◆ What to do:
Quote, word for word, the line containing "U1 pin TRIG: SIG3 -> SIG2" and all lines that follow it to the end of the records, with no pictures.

◆ Record set:
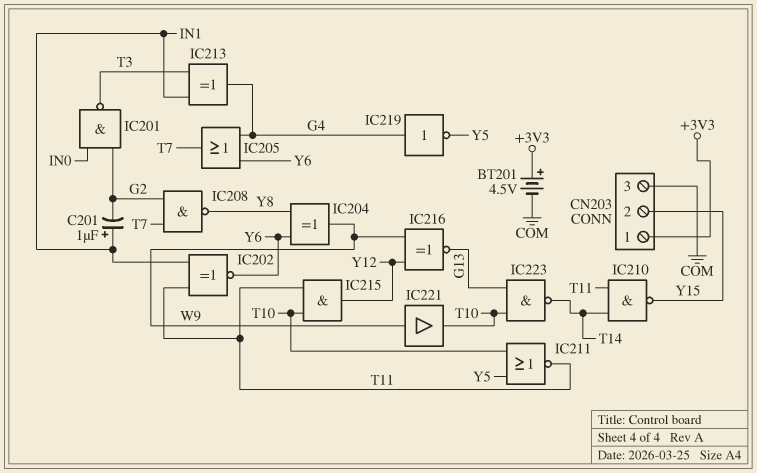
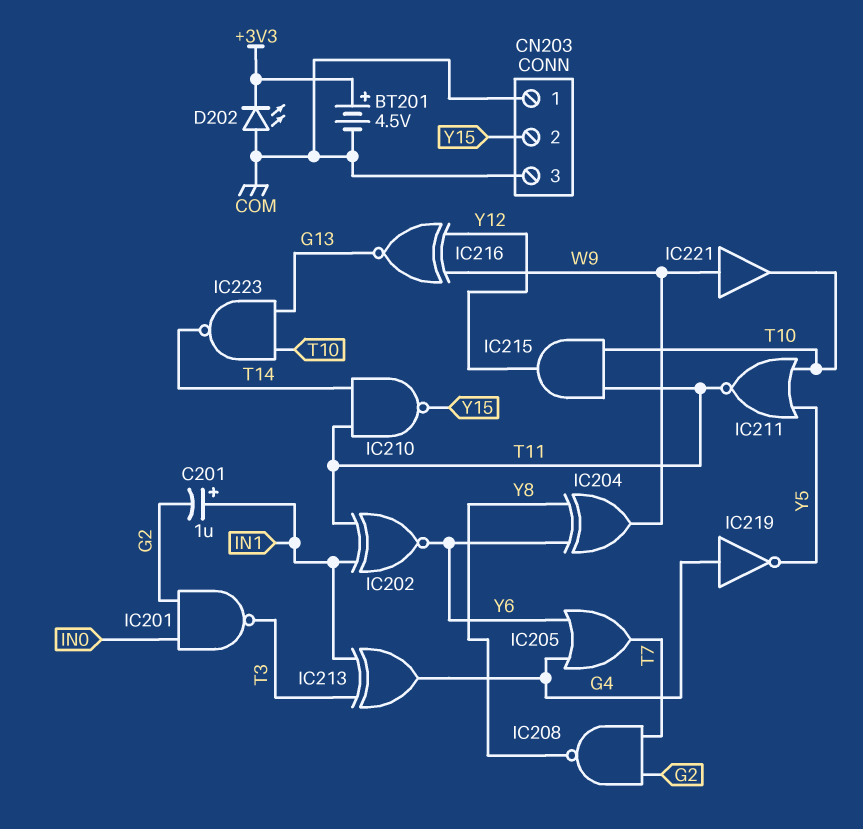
CN203 pin 1: +3V3 -> COM
D202: none -> LED (A COM, K +3V3)

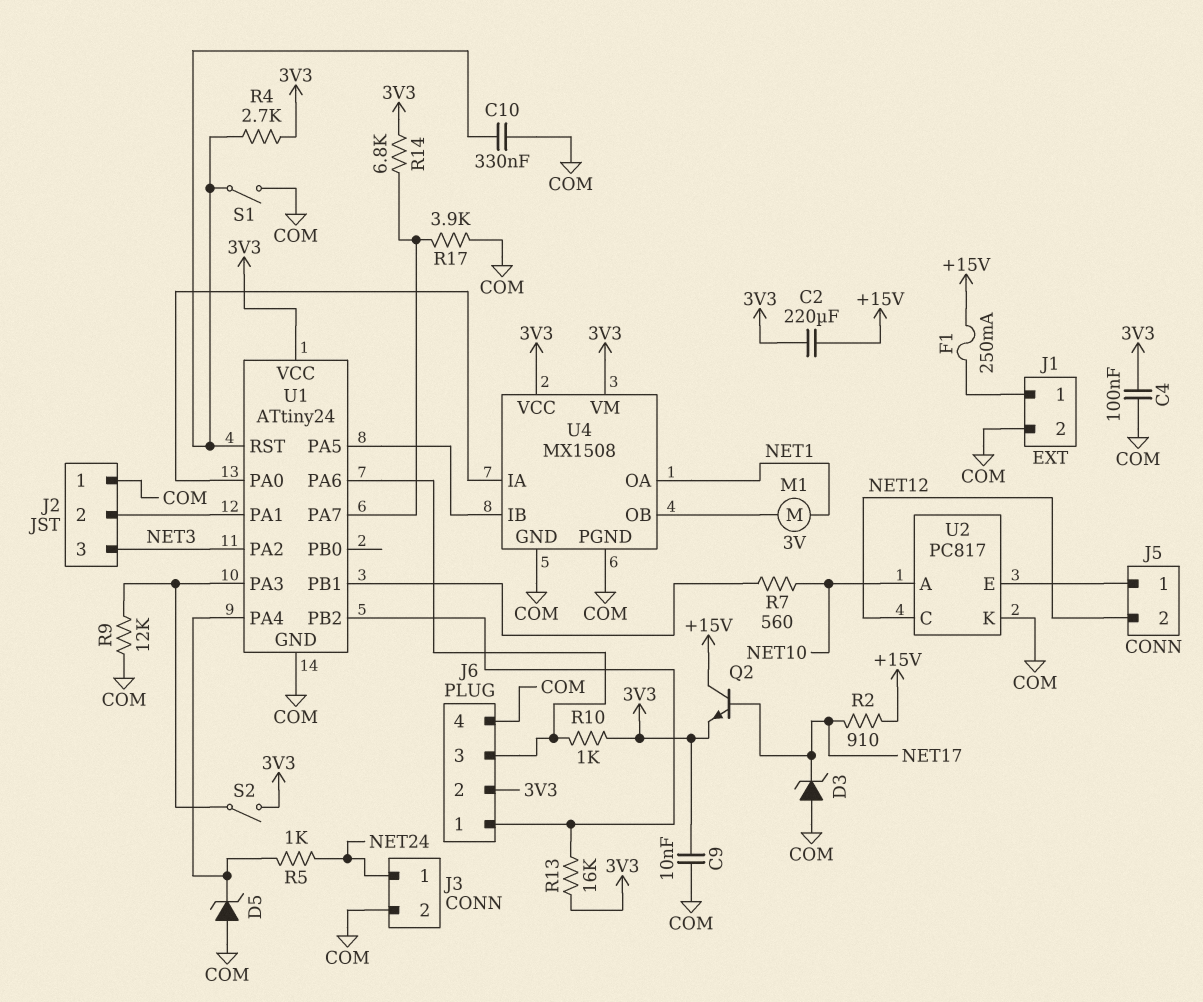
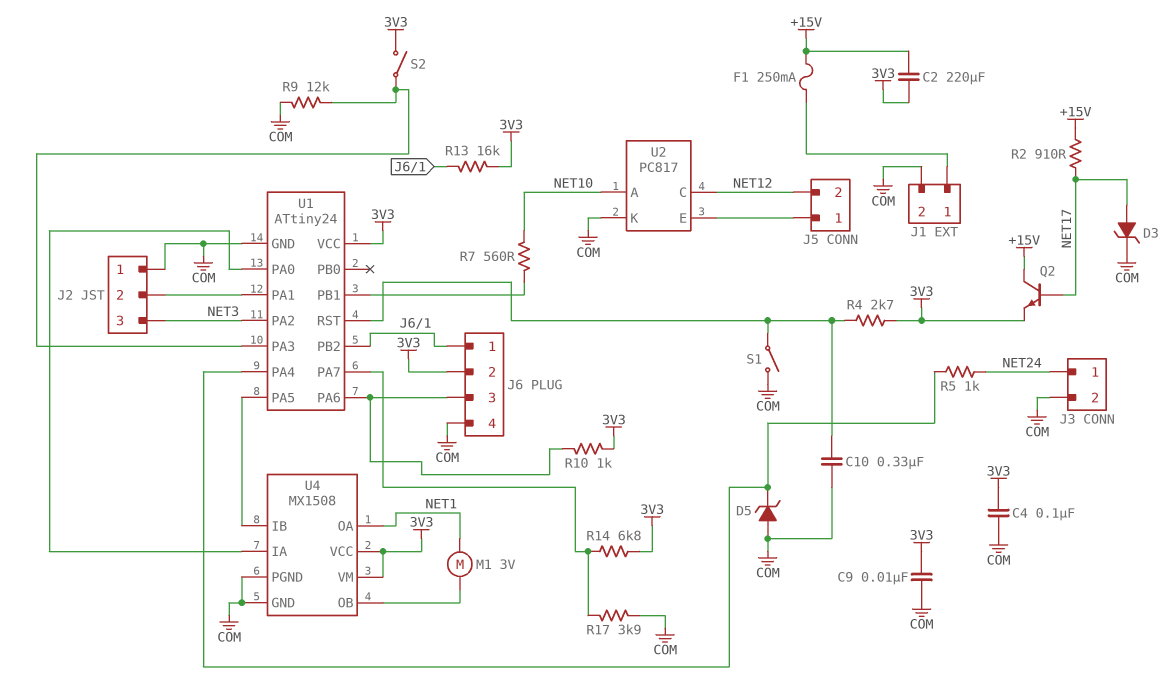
D3: zener (A COM, K NET17) -> zener (A NET17, K COM)

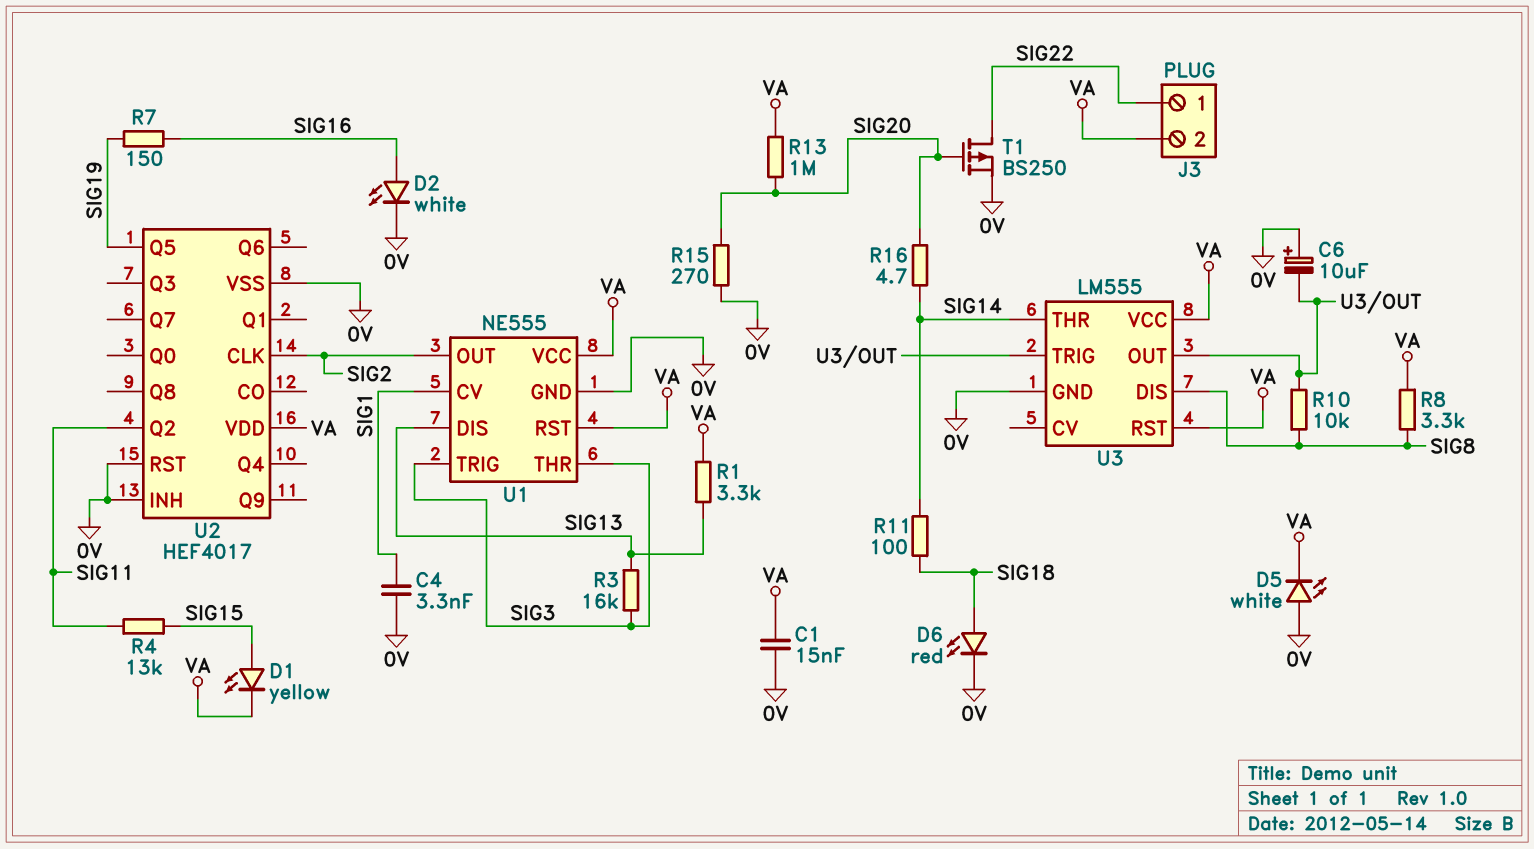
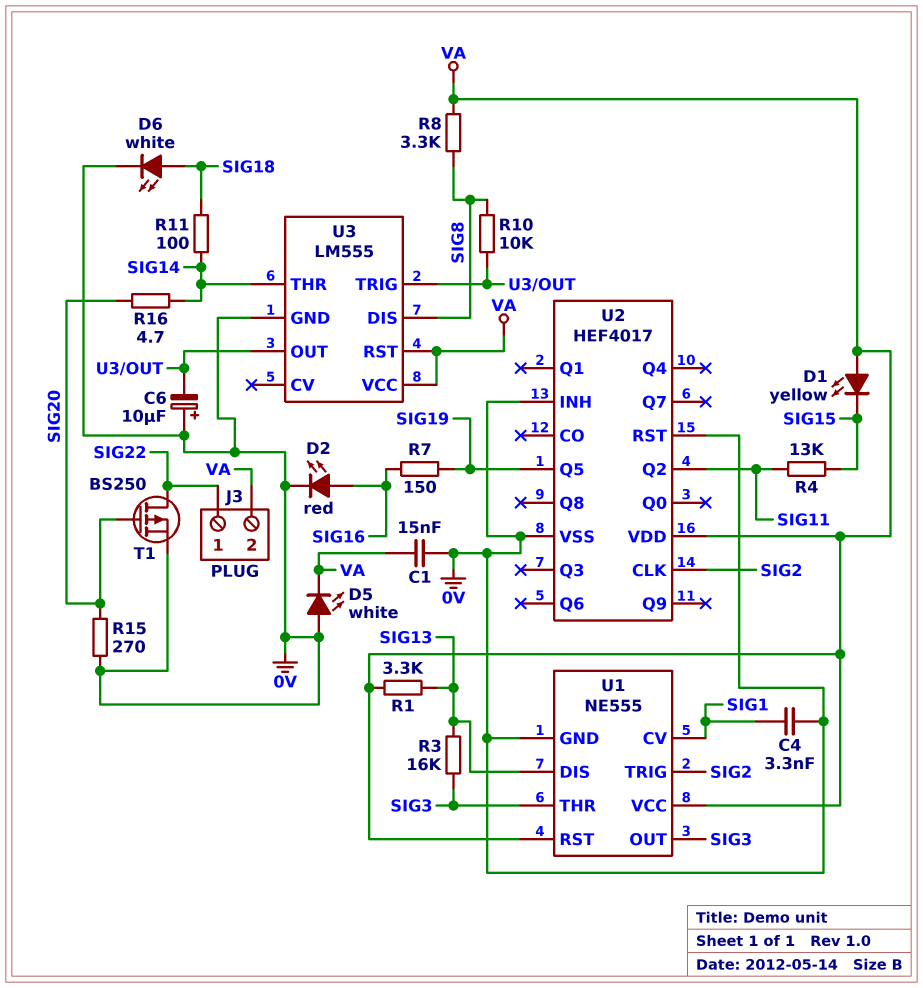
D1: LED yellow (A SIG15, K VA) -> LED yellow (A VA, K SIG15)
D2: LED white (A SIG16, K 0V) -> LED red (A SIG16, K 0V)
D6: LED red (A SIG18, K 0V) -> LED white (A SIG18, K 0V)
R13: 1M (SIG20, VA) -> none
U1 pin OUT: SIG2 -> SIG3
U1 pin TRIG: SIG3 -> SIG2

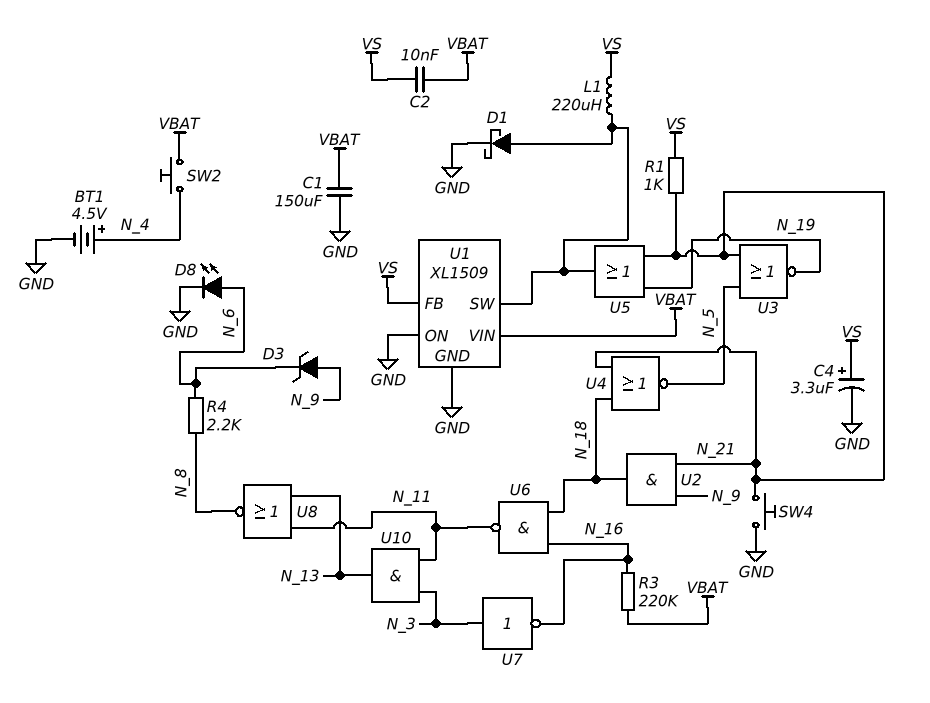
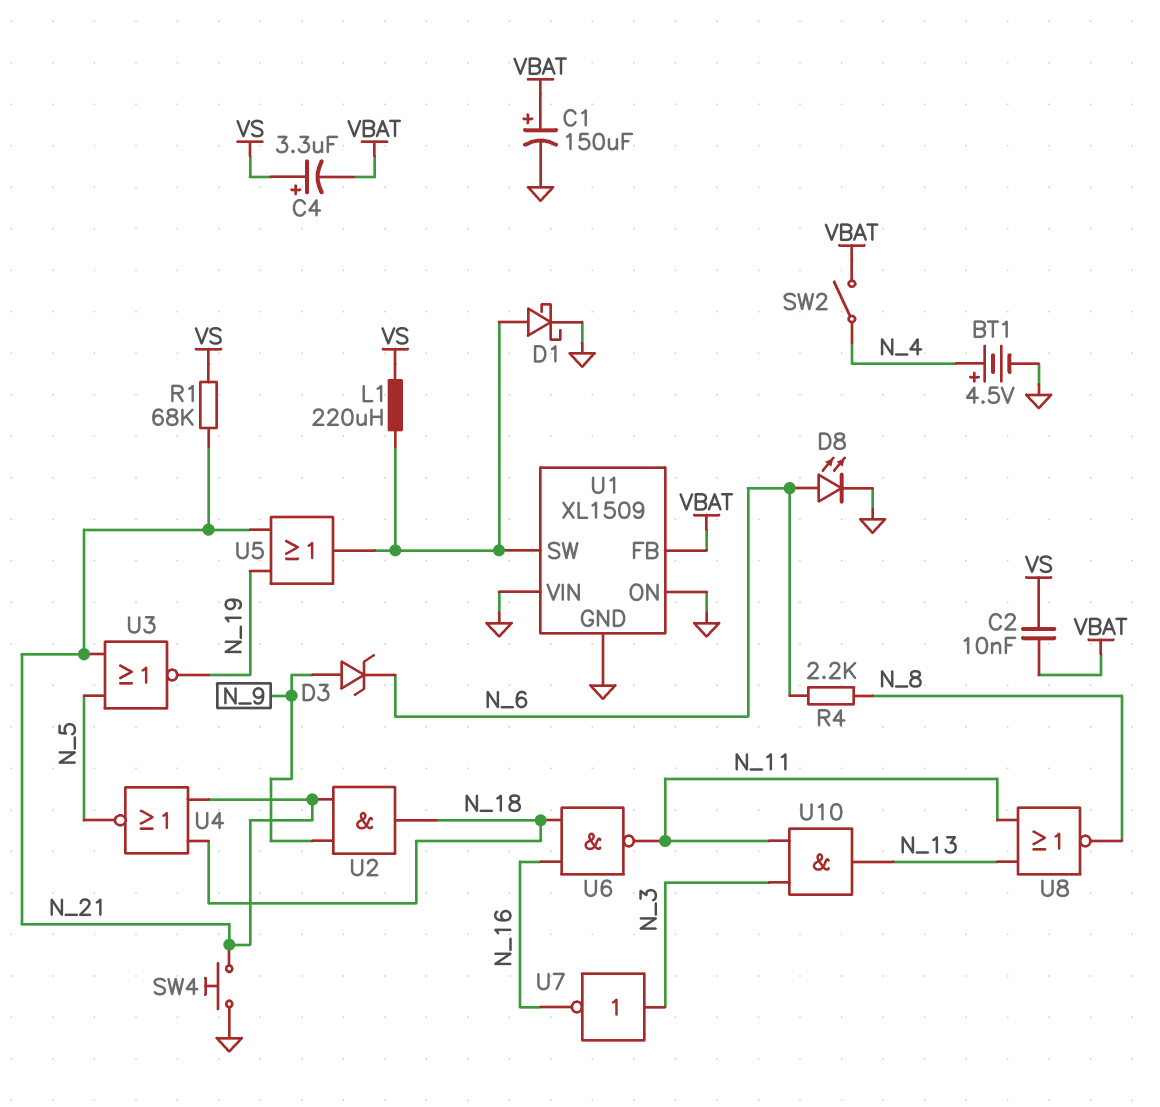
C1: 150uF (GND, VBAT) -> 150uF (plus VBAT, minus GND)
C4: 3.3uF (plus VS, minus GND) -> 3.3uF (plus VS, minus VBAT)
R1: 1k (N_21, VS) -> 68k (N_21, VS)
R3: 220k (N_16, VBAT) -> none
SW2: button (N_4, VBAT) -> switch (N_4, VBAT)
U1 pin FB: VS -> VBAT
U1 pin VIN: VBAT -> GND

◆ Output below:
U1 pin TRIG: SIG3 -> SIG2

C1: 150uF (GND, VBAT) -> 150uF (plus VBAT, minus GND)
C4: 3.3uF (plus VS, minus GND) -> 3.3uF (plus VS, minus VBAT)
R1: 1k (N_21, VS) -> 68k (N_21, VS)
R3: 220k (N_16, VBAT) -> none
SW2: button (N_4, VBAT) -> switch (N_4, VBAT)
U1 pin FB: VS -> VBAT
U1 pin VIN: VBAT -> GND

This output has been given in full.